**Assignment**: Type out the full set of entries again, unchanged.

Object matching data:
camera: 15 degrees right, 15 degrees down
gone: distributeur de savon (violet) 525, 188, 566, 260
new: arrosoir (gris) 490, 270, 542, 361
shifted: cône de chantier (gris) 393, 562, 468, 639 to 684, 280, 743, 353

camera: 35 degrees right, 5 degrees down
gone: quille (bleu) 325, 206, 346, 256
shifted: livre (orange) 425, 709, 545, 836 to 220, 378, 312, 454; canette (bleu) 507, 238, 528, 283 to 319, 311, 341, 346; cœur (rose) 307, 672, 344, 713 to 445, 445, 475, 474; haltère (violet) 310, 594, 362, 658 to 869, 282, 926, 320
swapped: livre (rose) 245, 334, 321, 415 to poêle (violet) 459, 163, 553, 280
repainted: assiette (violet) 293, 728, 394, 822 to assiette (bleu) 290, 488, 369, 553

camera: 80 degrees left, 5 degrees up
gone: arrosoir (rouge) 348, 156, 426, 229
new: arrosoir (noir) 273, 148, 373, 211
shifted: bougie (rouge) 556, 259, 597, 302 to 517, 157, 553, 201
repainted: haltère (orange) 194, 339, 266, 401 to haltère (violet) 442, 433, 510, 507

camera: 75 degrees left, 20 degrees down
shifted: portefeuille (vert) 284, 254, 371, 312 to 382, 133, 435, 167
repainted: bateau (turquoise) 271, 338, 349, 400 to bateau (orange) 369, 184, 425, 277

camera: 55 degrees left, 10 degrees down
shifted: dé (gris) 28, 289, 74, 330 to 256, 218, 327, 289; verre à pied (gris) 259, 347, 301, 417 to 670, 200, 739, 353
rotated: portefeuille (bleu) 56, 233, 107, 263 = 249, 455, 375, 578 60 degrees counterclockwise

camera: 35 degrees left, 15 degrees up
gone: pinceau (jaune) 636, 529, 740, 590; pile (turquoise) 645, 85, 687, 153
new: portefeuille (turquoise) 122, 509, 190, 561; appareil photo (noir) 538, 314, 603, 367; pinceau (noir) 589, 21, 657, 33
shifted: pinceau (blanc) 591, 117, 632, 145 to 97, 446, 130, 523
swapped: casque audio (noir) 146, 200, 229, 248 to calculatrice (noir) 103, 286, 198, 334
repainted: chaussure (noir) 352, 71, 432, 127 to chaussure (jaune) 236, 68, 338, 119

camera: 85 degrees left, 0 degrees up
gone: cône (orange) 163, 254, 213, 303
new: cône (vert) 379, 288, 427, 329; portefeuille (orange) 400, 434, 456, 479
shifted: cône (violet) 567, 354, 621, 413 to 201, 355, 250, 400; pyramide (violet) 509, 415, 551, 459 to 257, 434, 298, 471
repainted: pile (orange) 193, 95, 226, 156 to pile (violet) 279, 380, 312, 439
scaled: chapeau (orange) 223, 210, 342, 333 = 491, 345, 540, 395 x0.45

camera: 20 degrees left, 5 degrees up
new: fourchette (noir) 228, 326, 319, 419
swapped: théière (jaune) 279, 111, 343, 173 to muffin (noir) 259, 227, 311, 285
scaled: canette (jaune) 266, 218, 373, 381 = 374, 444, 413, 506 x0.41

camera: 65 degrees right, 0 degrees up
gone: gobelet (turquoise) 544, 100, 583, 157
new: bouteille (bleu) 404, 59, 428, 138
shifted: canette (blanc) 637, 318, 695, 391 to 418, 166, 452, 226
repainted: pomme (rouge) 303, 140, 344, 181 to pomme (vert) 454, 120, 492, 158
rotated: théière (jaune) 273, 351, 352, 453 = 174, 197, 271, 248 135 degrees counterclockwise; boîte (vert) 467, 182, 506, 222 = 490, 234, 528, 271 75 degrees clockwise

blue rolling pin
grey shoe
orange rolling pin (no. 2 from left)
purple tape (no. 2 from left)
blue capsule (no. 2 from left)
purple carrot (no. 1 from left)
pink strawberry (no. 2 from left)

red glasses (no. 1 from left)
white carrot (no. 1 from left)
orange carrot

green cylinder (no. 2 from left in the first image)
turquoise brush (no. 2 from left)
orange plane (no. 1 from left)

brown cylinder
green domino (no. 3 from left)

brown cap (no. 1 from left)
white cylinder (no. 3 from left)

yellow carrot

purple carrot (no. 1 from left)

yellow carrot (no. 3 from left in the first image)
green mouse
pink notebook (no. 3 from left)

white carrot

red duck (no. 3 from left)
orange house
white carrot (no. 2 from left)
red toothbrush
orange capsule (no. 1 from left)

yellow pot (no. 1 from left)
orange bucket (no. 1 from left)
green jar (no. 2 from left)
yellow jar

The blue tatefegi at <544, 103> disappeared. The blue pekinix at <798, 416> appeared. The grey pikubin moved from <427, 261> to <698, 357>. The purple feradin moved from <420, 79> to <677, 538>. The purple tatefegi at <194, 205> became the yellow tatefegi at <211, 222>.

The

**Answer area**:
camera: 15 degrees right, 15 degrees down
gone: distributeur de savon (violet) 525, 188, 566, 260
new: arrosoir (gris) 490, 270, 542, 361
shifted: cône de chantier (gris) 393, 562, 468, 639 to 684, 280, 743, 353

camera: 35 degrees right, 5 degrees down
gone: quille (bleu) 325, 206, 346, 256
shifted: livre (orange) 425, 709, 545, 836 to 220, 378, 312, 454; canette (bleu) 507, 238, 528, 283 to 319, 311, 341, 346; cœur (rose) 307, 672, 344, 713 to 445, 445, 475, 474; haltère (violet) 310, 594, 362, 658 to 869, 282, 926, 320
swapped: livre (rose) 245, 334, 321, 415 to poêle (violet) 459, 163, 553, 280
repainted: assiette (violet) 293, 728, 394, 822 to assiette (bleu) 290, 488, 369, 553

camera: 80 degrees left, 5 degrees up
gone: arrosoir (rouge) 348, 156, 426, 229
new: arrosoir (noir) 273, 148, 373, 211
shifted: bougie (rouge) 556, 259, 597, 302 to 517, 157, 553, 201
repainted: haltère (orange) 194, 339, 266, 401 to haltère (violet) 442, 433, 510, 507

camera: 75 degrees left, 20 degrees down
shifted: portefeuille (vert) 284, 254, 371, 312 to 382, 133, 435, 167
repainted: bateau (turquoise) 271, 338, 349, 400 to bateau (orange) 369, 184, 425, 277

camera: 55 degrees left, 10 degrees down
shifted: dé (gris) 28, 289, 74, 330 to 256, 218, 327, 289; verre à pied (gris) 259, 347, 301, 417 to 670, 200, 739, 353
rotated: portefeuille (bleu) 56, 233, 107, 263 = 249, 455, 375, 578 60 degrees counterclockwise

camera: 35 degrees left, 15 degrees up
gone: pinceau (jaune) 636, 529, 740, 590; pile (turquoise) 645, 85, 687, 153
new: portefeuille (turquoise) 122, 509, 190, 561; appareil photo (noir) 538, 314, 603, 367; pinceau (noir) 589, 21, 657, 33
shifted: pinceau (blanc) 591, 117, 632, 145 to 97, 446, 130, 523
swapped: casque audio (noir) 146, 200, 229, 248 to calculatrice (noir) 103, 286, 198, 334
repainted: chaussure (noir) 352, 71, 432, 127 to chaussure (jaune) 236, 68, 338, 119

camera: 85 degrees left, 0 degrees up
gone: cône (orange) 163, 254, 213, 303
new: cône (vert) 379, 288, 427, 329; portefeuille (orange) 400, 434, 456, 479
shifted: cône (violet) 567, 354, 621, 413 to 201, 355, 250, 400; pyramide (violet) 509, 415, 551, 459 to 257, 434, 298, 471
repainted: pile (orange) 193, 95, 226, 156 to pile (violet) 279, 380, 312, 439
scaled: chapeau (orange) 223, 210, 342, 333 = 491, 345, 540, 395 x0.45

camera: 20 degrees left, 5 degrees up
new: fourchette (noir) 228, 326, 319, 419
swapped: théière (jaune) 279, 111, 343, 173 to muffin (noir) 259, 227, 311, 285
scaled: canette (jaune) 266, 218, 373, 381 = 374, 444, 413, 506 x0.41

camera: 65 degrees right, 0 degrees up
gone: gobelet (turquoise) 544, 100, 583, 157
new: bouteille (bleu) 404, 59, 428, 138
shifted: canette (blanc) 637, 318, 695, 391 to 418, 166, 452, 226
repainted: pomme (rouge) 303, 140, 344, 181 to pomme (vert) 454, 120, 492, 158
rotated: théière (jaune) 273, 351, 352, 453 = 174, 197, 271, 248 135 degrees counterclockwise; boîte (vert) 467, 182, 506, 222 = 490, 234, 528, 271 75 degrees clockwise

blue rolling pin
grey shoe
orange rolling pin (no. 2 from left)
purple tape (no. 2 from left)
blue capsule (no. 2 from left)
purple carrot (no. 1 from left)
pink strawberry (no. 2 from left)

red glasses (no. 1 from left)
white carrot (no. 1 from left)
orange carrot

green cylinder (no. 2 from left in the first image)
turquoise brush (no. 2 from left)
orange plane (no. 1 from left)

brown cylinder
green domino (no. 3 from left)

brown cap (no. 1 from left)
white cylinder (no. 3 from left)

yellow carrot

purple carrot (no. 1 from left)

yellow carrot (no. 3 from left in the first image)
green mouse
pink notebook (no. 3 from left)

white carrot

red duck (no. 3 from left)
orange house
white carrot (no. 2 from left)
red toothbrush
orange capsule (no. 1 from left)

yellow pot (no. 1 from left)
orange bucket (no. 1 from left)
green jar (no. 2 from left)
yellow jar

The blue tatefegi at <544, 103> disappeared. The blue pekinix at <798, 416> appeared. The grey pikubin moved from <427, 261> to <698, 357>. The purple feradin moved from <420, 79> to <677, 538>. The purple tatefegi at <194, 205> became the yellow tatefegi at <211, 222>.

The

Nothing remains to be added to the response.